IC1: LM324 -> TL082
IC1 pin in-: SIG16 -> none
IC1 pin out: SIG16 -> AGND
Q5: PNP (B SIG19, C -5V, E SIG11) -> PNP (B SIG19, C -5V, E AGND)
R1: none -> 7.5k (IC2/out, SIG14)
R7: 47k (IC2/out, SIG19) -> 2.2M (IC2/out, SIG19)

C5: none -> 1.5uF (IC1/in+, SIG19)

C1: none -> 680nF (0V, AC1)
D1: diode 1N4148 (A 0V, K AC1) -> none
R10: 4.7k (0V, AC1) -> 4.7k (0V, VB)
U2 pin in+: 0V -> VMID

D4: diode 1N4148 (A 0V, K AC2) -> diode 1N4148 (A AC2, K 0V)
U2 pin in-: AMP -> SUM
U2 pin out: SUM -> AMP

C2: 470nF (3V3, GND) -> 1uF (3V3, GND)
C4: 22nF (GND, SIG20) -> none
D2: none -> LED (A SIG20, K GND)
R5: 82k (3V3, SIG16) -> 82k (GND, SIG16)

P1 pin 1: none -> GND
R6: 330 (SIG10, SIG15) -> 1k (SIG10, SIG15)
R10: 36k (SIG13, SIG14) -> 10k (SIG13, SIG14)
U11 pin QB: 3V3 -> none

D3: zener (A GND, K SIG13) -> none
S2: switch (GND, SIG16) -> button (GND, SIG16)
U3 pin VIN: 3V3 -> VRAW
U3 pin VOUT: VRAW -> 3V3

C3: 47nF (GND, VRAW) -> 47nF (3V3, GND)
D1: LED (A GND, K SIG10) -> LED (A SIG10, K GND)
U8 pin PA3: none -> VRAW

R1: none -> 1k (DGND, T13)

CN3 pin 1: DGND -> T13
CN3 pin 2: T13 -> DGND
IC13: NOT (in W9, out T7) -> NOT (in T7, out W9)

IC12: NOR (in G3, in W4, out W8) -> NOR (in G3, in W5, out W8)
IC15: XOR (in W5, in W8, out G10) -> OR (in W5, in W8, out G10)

===============

**PROBLEM DETAILS**
Set down the preceding data verbatim. Every line belongs in the copy.

**ANSWER TO THIS EXERCISE**
IC1: LM324 -> TL082
IC1 pin in-: SIG16 -> none
IC1 pin out: SIG16 -> AGND
Q5: PNP (B SIG19, C -5V, E SIG11) -> PNP (B SIG19, C -5V, E AGND)
R1: none -> 7.5k (IC2/out, SIG14)
R7: 47k (IC2/out, SIG19) -> 2.2M (IC2/out, SIG19)

C5: none -> 1.5uF (IC1/in+, SIG19)

C1: none -> 680nF (0V, AC1)
D1: diode 1N4148 (A 0V, K AC1) -> none
R10: 4.7k (0V, AC1) -> 4.7k (0V, VB)
U2 pin in+: 0V -> VMID

D4: diode 1N4148 (A 0V, K AC2) -> diode 1N4148 (A AC2, K 0V)
U2 pin in-: AMP -> SUM
U2 pin out: SUM -> AMP

C2: 470nF (3V3, GND) -> 1uF (3V3, GND)
C4: 22nF (GND, SIG20) -> none
D2: none -> LED (A SIG20, K GND)
R5: 82k (3V3, SIG16) -> 82k (GND, SIG16)

P1 pin 1: none -> GND
R6: 330 (SIG10, SIG15) -> 1k (SIG10, SIG15)
R10: 36k (SIG13, SIG14) -> 10k (SIG13, SIG14)
U11 pin QB: 3V3 -> none

D3: zener (A GND, K SIG13) -> none
S2: switch (GND, SIG16) -> button (GND, SIG16)
U3 pin VIN: 3V3 -> VRAW
U3 pin VOUT: VRAW -> 3V3

C3: 47nF (GND, VRAW) -> 47nF (3V3, GND)
D1: LED (A GND, K SIG10) -> LED (A SIG10, K GND)
U8 pin PA3: none -> VRAW

R1: none -> 1k (DGND, T13)

CN3 pin 1: DGND -> T13
CN3 pin 2: T13 -> DGND
IC13: NOT (in W9, out T7) -> NOT (in T7, out W9)

IC12: NOR (in G3, in W4, out W8) -> NOR (in G3, in W5, out W8)
IC15: XOR (in W5, in W8, out G10) -> OR (in W5, in W8, out G10)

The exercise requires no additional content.